━━━━━ Supplied material ━━━━━

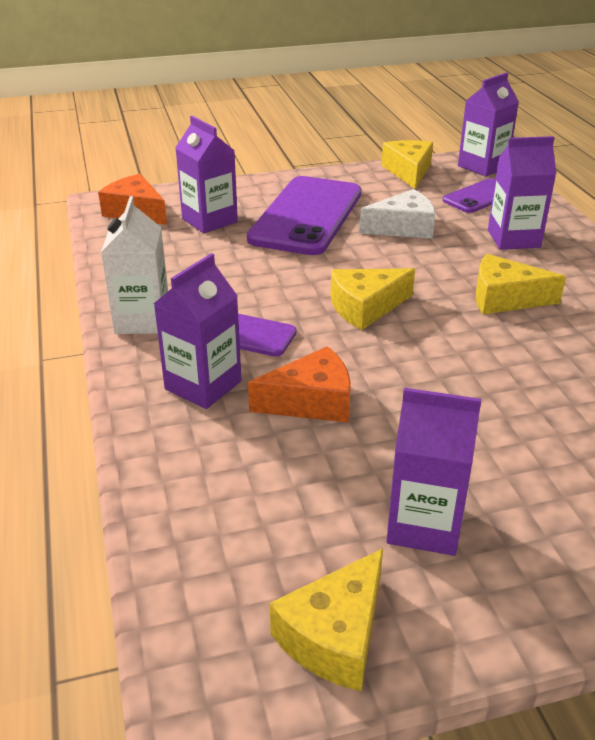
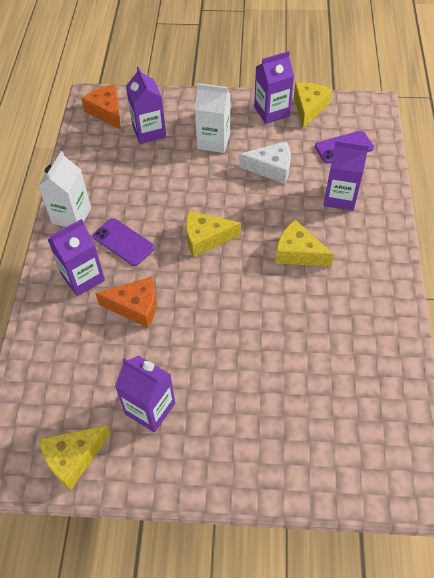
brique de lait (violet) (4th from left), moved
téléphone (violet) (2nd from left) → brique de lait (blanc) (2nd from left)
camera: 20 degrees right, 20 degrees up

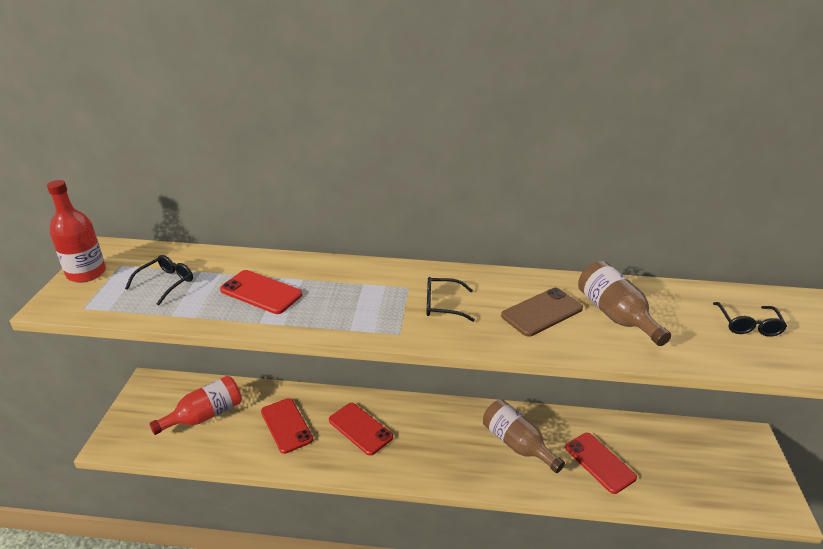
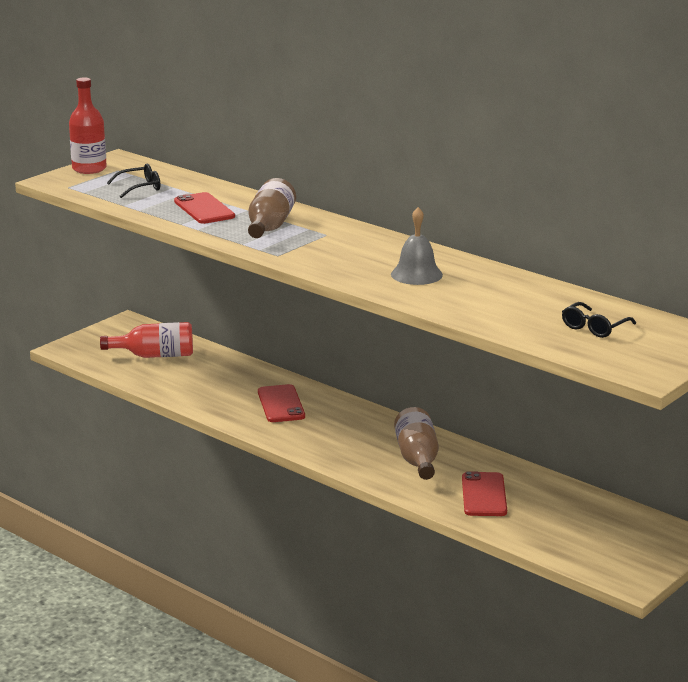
bouteille (marron) (2nd from left in the first image) → bouteille (marron) (1st from left), moved
lunettes (noir) (2nd from left) → -
téléphone (marron) → cloche (gris)
téléphone (rouge) (2nd from left) → -
camera: 35 degrees right, 10 degrees down

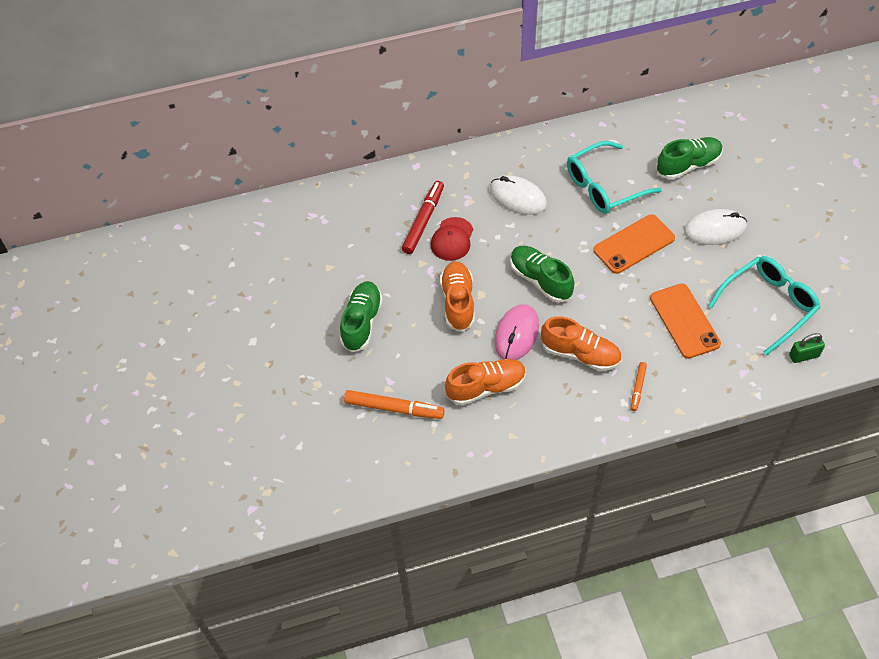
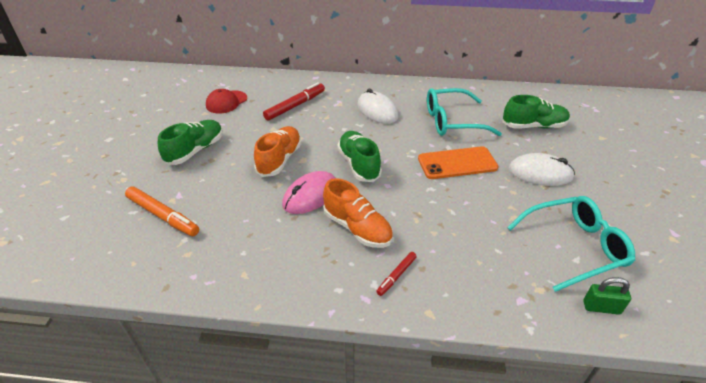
casquette (rouge), moved
téléphone (orange) (2nd from left) → -
chaussure (orange) (2nd from left) → -
feutre (orange) (2nd from left) → feutre (rouge) (2nd from left)
camera: 20 degrees right, 15 degrees down

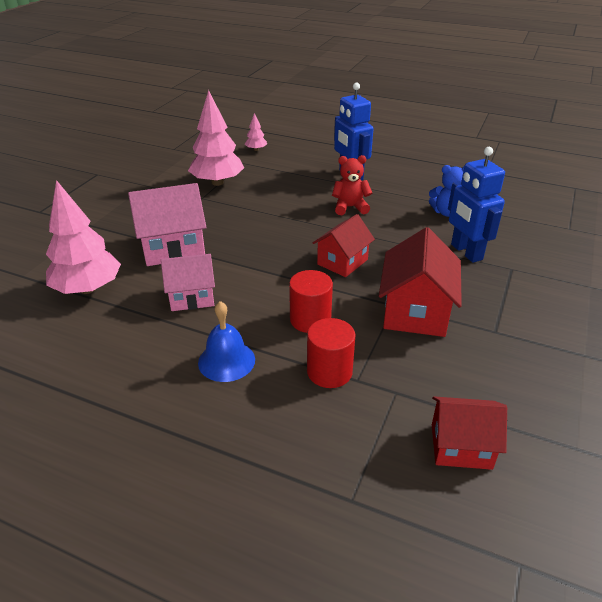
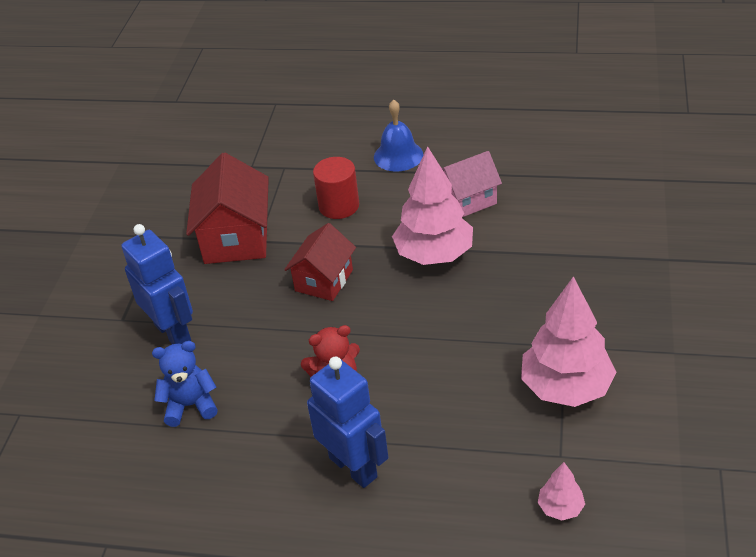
arbre (rose) (1st from left), moved
maison (rose) (1st from left) → -
cylindre (rouge) (2nd from left) → -
maison (rouge) (3rd from left) → -
camera: 170 degrees right, 5 degrees up

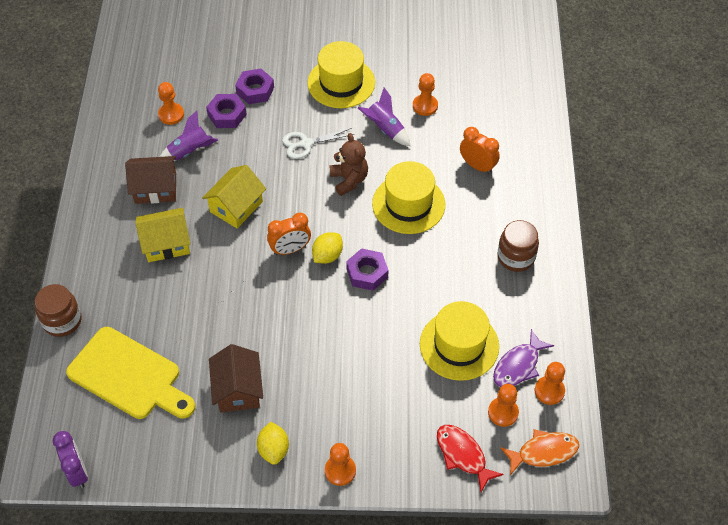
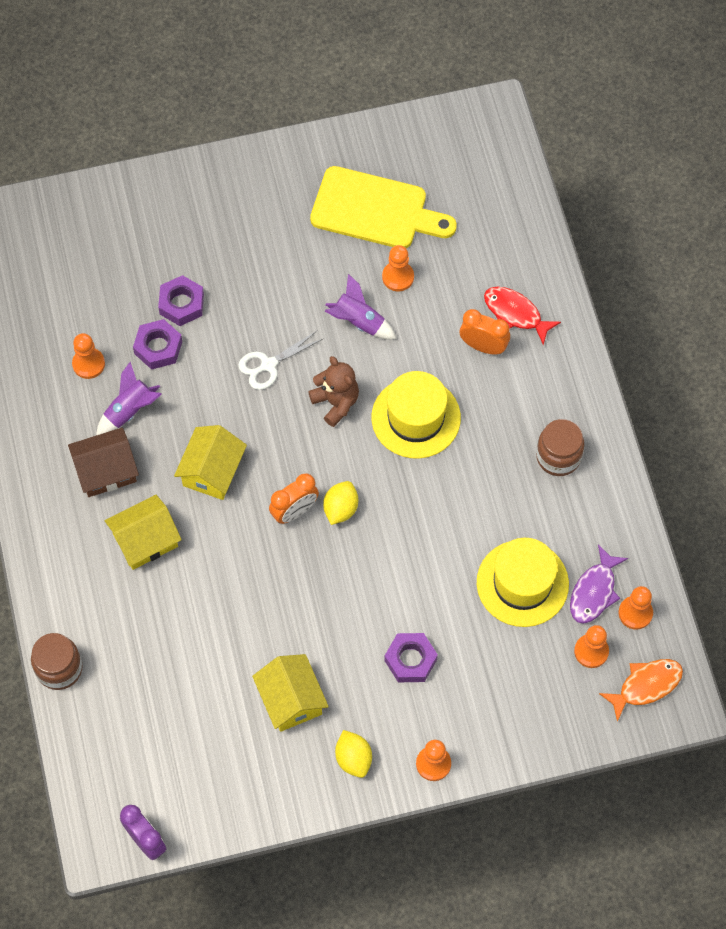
chapeau (jaune) (1st from left) → -
écrou (violet) (3rd from left), moved
planche à découper (jaune), moved
maison (marron) (2nd from left) → maison (jaune) (3rd from left)
poisson (rouge), moved
camera: 15 degrees left, 10 degrees up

━━━━━

> **Problem to work on**
Without including any pictures, copy every line above exactly.

> **Solution below**
brique de lait (violet) (4th from left), moved
téléphone (violet) (2nd from left) → brique de lait (blanc) (2nd from left)
camera: 20 degrees right, 20 degrees up

bouteille (marron) (2nd from left in the first image) → bouteille (marron) (1st from left), moved
lunettes (noir) (2nd from left) → -
téléphone (marron) → cloche (gris)
téléphone (rouge) (2nd from left) → -
camera: 35 degrees right, 10 degrees down

casquette (rouge), moved
téléphone (orange) (2nd from left) → -
chaussure (orange) (2nd from left) → -
feutre (orange) (2nd from left) → feutre (rouge) (2nd from left)
camera: 20 degrees right, 15 degrees down

arbre (rose) (1st from left), moved
maison (rose) (1st from left) → -
cylindre (rouge) (2nd from left) → -
maison (rouge) (3rd from left) → -
camera: 170 degrees right, 5 degrees up

chapeau (jaune) (1st from left) → -
écrou (violet) (3rd from left), moved
planche à découper (jaune), moved
maison (marron) (2nd from left) → maison (jaune) (3rd from left)
poisson (rouge), moved
camera: 15 degrees left, 10 degrees up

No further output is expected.